BEGIN Supplied records

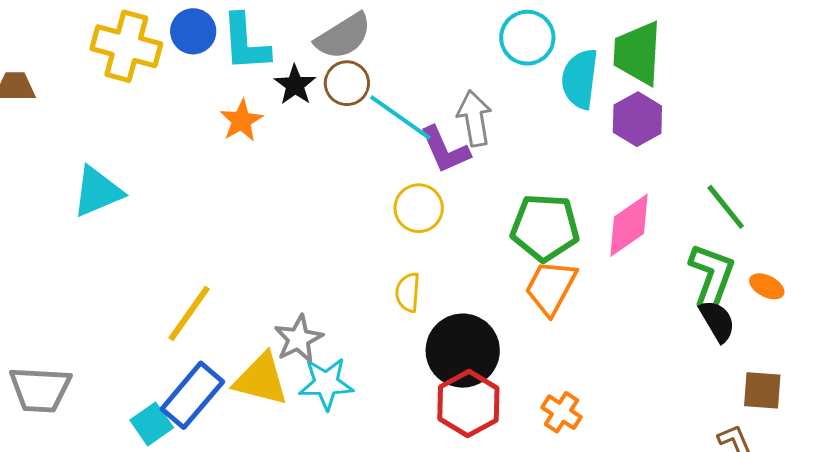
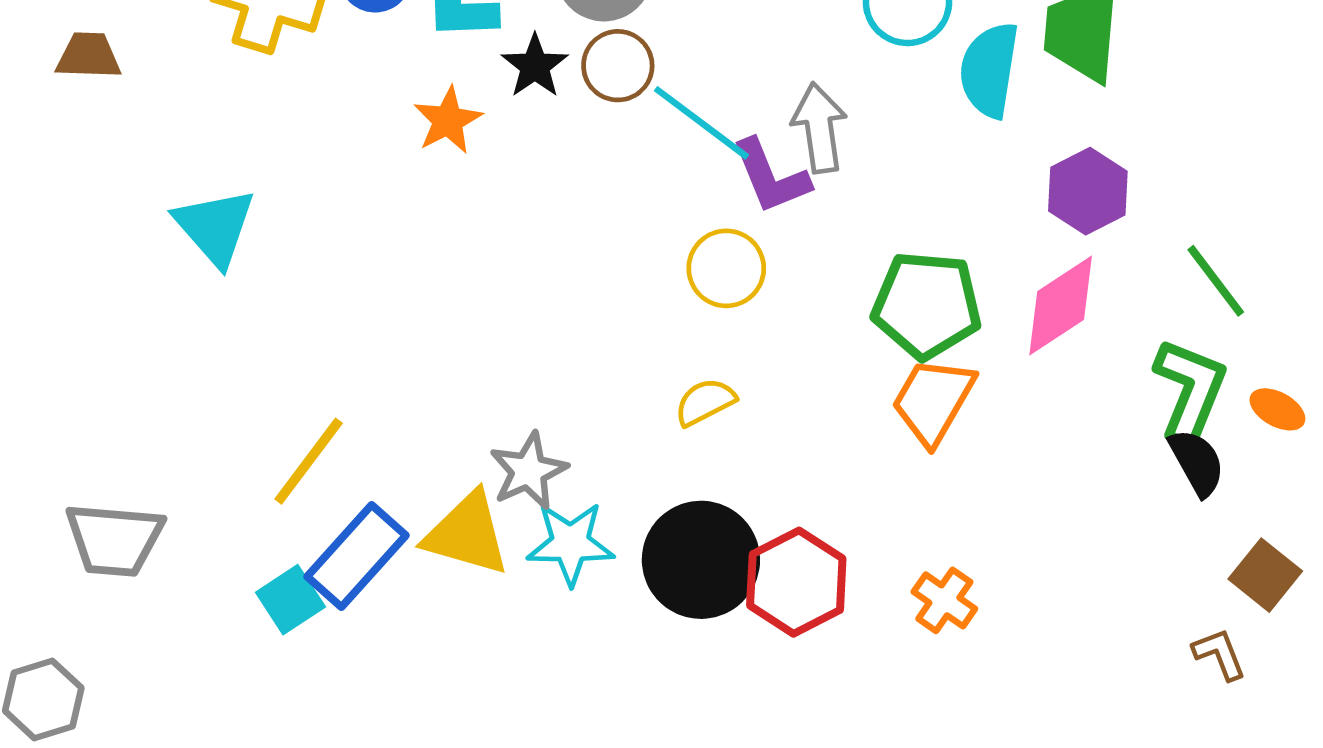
purple hexagon: (637, 119) -> (1088, 191), moved
cyan triangle: (97, 192) -> (215, 227), turned -50
yellow semicircle: (408, 292) -> (705, 402), turned 57
yellow line: (189, 313) -> (309, 461), moved
black circle: (463, 351) -> (701, 560), moved
brown square: (762, 390) -> (1265, 575), turned 33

END Supplied records

◆ **Assignment**
Scan the data above for the string "turned". Copy every line in which it appears.

◆ **Solution to the exercise**
cyan triangle: (97, 192) -> (215, 227), turned -50
yellow semicircle: (408, 292) -> (705, 402), turned 57
brown square: (762, 390) -> (1265, 575), turned 33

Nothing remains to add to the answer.